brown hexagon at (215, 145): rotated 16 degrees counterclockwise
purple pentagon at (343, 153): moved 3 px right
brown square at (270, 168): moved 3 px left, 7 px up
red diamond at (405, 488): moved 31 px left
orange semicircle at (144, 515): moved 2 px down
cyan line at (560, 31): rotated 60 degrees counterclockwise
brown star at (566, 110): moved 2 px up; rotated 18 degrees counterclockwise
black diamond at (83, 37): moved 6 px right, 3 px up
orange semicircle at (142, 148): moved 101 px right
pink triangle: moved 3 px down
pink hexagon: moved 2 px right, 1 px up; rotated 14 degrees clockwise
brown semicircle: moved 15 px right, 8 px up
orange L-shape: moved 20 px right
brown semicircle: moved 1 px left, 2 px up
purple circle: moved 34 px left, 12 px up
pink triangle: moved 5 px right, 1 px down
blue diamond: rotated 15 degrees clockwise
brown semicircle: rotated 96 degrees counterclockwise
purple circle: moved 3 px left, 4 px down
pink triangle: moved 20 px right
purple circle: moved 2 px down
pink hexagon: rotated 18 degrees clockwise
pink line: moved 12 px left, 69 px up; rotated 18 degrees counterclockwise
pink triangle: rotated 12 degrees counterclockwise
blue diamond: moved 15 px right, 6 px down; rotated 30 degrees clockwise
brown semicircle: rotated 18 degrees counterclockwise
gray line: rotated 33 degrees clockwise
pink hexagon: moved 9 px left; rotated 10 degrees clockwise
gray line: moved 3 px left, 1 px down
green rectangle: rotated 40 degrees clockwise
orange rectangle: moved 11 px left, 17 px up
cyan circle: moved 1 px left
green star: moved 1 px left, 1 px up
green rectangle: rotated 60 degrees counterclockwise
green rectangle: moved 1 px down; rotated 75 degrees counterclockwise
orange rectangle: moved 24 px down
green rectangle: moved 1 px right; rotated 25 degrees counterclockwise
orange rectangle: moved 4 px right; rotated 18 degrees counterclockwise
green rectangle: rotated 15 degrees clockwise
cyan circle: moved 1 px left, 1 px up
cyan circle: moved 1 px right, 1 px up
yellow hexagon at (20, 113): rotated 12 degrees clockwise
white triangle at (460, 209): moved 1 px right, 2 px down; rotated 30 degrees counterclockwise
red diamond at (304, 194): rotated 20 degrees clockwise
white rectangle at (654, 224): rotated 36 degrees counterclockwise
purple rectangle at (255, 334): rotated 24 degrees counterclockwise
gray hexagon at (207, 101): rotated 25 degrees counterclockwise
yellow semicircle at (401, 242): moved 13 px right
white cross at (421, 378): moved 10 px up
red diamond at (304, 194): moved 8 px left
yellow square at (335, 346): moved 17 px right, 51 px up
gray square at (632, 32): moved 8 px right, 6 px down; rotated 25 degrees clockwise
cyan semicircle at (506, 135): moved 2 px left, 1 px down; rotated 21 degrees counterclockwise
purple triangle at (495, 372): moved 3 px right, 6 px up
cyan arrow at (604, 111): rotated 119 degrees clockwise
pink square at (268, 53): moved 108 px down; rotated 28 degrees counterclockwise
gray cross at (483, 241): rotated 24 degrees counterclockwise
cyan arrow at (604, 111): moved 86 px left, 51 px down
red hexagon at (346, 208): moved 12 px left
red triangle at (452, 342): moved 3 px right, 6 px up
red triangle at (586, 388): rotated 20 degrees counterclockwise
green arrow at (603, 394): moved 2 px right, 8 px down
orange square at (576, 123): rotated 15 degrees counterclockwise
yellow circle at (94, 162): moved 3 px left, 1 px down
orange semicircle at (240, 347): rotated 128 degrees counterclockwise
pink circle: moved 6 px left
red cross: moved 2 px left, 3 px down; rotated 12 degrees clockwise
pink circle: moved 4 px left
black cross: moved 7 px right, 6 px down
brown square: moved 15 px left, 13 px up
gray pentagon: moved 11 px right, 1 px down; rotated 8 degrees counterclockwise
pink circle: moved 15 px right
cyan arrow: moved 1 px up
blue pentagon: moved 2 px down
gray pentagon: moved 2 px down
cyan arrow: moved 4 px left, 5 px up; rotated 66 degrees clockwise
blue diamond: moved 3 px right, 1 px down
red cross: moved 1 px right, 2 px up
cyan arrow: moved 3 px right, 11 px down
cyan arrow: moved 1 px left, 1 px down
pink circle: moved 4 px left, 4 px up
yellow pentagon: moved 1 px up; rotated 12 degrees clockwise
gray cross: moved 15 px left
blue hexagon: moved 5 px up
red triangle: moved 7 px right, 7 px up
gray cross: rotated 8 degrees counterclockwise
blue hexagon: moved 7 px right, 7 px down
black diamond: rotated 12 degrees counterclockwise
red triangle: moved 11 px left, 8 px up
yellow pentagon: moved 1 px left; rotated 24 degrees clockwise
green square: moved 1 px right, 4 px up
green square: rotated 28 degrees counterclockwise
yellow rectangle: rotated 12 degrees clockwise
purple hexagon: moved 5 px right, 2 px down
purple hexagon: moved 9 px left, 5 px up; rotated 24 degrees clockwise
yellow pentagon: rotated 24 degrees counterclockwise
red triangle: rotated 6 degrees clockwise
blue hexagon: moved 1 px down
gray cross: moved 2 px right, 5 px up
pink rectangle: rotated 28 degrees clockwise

:::

• [Aim]:
Please rename "px" to "pixels" in everything from the first of these lines down to the line containing "orange semicircle at (144, 515): moved", leaving all else unchanged.

• [Output of the exercise]:
brown hexagon at (215, 145): rotated 16 degrees counterclockwise
purple pentagon at (343, 153): moved 3 pixels right
brown square at (270, 168): moved 3 pixels left, 7 pixels up
red diamond at (405, 488): moved 31 pixels left
orange semicircle at (144, 515): moved 2 pixels down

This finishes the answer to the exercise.